Activity — Using the records below, give again exactly the lines from the line that contains "green glue stick [467,232,517,285]" through the line that contains "green bowl [609,497,703,569]", both ends included, and only those.

[Object transformation records]
========
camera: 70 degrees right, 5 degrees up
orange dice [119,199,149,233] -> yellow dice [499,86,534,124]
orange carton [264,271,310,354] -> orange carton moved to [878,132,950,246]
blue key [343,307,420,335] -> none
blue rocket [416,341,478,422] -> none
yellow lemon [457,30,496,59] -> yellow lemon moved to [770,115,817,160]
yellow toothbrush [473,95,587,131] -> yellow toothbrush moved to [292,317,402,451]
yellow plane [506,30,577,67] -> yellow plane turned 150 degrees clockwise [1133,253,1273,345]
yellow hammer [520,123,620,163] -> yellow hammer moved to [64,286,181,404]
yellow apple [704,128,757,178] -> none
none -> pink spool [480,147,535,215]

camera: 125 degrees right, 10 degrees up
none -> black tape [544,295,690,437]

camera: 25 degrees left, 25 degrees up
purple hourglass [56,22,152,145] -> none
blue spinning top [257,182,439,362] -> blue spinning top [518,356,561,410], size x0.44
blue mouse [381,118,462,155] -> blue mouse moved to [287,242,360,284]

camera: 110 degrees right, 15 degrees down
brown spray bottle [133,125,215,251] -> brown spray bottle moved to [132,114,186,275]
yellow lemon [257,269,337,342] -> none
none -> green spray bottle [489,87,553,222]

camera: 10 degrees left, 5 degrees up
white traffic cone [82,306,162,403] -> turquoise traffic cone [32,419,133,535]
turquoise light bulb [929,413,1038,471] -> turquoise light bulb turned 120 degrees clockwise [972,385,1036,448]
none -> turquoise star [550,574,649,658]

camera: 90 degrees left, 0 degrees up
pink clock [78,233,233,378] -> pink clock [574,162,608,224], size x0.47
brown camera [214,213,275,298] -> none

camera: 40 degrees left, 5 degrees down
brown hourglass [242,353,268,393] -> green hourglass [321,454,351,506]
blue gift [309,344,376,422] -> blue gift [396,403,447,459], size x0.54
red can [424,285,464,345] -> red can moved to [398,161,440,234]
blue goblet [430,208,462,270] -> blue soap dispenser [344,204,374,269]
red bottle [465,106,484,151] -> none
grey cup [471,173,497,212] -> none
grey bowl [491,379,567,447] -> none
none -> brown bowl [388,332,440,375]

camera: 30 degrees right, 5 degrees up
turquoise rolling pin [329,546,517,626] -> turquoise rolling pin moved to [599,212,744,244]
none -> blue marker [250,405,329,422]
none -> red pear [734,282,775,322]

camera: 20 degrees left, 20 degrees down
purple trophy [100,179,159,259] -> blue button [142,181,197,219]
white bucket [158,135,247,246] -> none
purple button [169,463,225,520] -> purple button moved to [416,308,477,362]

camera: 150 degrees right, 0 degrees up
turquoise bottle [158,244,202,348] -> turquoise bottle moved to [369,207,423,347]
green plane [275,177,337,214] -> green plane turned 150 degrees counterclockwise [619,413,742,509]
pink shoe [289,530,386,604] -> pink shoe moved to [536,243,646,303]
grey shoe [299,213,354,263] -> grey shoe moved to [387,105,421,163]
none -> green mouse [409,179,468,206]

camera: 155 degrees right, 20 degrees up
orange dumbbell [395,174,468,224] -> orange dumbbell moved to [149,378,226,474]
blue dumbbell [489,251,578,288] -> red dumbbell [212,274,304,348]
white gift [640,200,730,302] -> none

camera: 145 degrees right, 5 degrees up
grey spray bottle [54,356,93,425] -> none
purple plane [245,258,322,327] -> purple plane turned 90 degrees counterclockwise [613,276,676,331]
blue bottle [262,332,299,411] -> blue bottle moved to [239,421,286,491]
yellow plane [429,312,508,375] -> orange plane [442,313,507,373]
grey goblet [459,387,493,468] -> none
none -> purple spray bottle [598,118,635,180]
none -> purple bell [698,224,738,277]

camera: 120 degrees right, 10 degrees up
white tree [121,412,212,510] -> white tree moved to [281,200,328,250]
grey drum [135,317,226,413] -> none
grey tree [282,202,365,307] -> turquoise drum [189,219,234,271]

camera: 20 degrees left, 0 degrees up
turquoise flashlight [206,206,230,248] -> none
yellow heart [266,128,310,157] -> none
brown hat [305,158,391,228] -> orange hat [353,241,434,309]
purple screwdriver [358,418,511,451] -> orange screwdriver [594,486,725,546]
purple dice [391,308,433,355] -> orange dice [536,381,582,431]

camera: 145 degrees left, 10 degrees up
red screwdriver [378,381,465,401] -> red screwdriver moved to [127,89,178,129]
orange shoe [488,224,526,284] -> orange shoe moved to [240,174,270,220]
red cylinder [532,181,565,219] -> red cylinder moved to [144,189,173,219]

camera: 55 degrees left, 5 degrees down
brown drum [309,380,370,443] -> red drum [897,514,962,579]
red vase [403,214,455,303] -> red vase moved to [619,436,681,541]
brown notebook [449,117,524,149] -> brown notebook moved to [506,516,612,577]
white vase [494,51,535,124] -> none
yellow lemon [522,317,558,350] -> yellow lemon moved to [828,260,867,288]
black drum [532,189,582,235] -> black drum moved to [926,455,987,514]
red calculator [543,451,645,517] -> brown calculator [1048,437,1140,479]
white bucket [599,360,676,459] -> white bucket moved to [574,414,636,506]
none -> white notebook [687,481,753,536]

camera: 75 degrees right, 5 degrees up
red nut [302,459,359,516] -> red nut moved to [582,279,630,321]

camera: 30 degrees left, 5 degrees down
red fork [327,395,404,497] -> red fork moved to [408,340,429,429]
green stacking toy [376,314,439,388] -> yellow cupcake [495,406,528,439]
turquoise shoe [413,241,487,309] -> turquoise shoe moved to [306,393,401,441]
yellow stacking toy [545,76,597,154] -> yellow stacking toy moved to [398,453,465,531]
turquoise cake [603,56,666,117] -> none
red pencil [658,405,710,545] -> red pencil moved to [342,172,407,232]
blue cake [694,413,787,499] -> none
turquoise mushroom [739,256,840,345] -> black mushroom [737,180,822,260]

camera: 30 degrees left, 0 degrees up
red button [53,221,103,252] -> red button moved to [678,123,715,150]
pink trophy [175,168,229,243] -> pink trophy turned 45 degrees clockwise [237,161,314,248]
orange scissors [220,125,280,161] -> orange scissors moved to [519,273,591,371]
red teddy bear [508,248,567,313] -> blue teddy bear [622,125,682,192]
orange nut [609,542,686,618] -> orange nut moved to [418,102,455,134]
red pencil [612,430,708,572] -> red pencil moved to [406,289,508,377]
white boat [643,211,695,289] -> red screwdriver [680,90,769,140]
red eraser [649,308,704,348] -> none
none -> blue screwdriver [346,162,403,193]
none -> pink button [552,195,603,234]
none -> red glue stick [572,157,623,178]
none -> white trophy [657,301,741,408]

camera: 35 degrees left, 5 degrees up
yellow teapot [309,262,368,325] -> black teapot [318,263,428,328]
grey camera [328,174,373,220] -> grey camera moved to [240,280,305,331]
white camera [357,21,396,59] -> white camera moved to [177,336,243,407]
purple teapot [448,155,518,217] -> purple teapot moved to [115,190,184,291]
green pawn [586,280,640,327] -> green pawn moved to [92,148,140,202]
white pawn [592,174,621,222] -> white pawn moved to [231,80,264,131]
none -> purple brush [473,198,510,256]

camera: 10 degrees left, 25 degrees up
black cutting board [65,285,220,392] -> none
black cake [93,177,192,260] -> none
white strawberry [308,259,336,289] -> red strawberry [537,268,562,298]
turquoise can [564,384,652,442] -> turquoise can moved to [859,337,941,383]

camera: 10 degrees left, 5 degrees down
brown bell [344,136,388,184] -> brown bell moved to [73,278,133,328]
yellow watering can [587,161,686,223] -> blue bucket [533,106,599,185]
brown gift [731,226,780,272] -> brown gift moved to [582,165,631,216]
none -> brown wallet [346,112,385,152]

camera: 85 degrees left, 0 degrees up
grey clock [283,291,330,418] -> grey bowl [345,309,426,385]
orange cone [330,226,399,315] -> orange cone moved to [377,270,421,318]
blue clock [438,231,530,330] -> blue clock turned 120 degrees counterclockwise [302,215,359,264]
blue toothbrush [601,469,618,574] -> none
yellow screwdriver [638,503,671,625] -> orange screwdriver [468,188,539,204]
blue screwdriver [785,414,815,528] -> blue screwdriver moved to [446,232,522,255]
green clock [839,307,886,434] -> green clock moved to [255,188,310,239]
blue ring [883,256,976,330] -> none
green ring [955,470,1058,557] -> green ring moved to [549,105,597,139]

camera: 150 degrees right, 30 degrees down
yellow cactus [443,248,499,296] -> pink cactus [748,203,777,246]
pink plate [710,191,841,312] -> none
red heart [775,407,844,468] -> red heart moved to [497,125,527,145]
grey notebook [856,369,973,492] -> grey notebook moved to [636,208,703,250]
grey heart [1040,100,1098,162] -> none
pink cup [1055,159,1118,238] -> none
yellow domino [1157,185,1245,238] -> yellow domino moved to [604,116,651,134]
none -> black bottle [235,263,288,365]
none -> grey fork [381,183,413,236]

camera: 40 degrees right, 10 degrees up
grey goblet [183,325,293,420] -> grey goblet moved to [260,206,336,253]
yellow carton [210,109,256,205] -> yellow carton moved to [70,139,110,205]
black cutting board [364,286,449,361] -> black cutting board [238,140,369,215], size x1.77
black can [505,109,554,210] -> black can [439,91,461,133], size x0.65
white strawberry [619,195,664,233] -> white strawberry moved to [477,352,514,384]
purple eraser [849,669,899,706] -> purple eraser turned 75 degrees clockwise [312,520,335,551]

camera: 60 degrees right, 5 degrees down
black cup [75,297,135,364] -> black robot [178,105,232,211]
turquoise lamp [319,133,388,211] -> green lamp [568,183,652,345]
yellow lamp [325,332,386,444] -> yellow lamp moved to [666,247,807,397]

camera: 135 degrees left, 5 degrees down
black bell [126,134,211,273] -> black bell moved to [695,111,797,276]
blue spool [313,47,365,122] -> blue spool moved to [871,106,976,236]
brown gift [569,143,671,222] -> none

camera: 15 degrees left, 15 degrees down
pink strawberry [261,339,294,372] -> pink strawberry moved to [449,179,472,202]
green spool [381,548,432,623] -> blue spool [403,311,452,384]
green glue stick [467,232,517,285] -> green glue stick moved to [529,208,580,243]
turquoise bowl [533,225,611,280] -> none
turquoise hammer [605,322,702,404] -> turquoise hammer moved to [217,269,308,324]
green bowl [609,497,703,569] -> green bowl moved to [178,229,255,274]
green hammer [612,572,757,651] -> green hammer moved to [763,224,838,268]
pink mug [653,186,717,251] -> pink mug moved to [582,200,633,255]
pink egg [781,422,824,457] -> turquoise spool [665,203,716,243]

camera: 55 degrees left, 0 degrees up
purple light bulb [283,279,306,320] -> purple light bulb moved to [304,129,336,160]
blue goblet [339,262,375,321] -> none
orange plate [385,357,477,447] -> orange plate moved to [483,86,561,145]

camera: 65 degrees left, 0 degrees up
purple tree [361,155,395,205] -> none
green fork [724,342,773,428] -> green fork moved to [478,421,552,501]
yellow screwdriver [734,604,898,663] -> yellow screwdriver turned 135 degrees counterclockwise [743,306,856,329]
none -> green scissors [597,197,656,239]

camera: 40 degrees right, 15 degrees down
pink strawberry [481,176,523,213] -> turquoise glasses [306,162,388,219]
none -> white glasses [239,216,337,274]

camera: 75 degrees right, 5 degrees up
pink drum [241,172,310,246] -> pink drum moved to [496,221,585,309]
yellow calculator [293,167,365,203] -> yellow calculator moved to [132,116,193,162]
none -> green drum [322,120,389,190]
========
Written reply —
green glue stick [467,232,517,285] -> green glue stick moved to [529,208,580,243]
turquoise bowl [533,225,611,280] -> none
turquoise hammer [605,322,702,404] -> turquoise hammer moved to [217,269,308,324]
green bowl [609,497,703,569] -> green bowl moved to [178,229,255,274]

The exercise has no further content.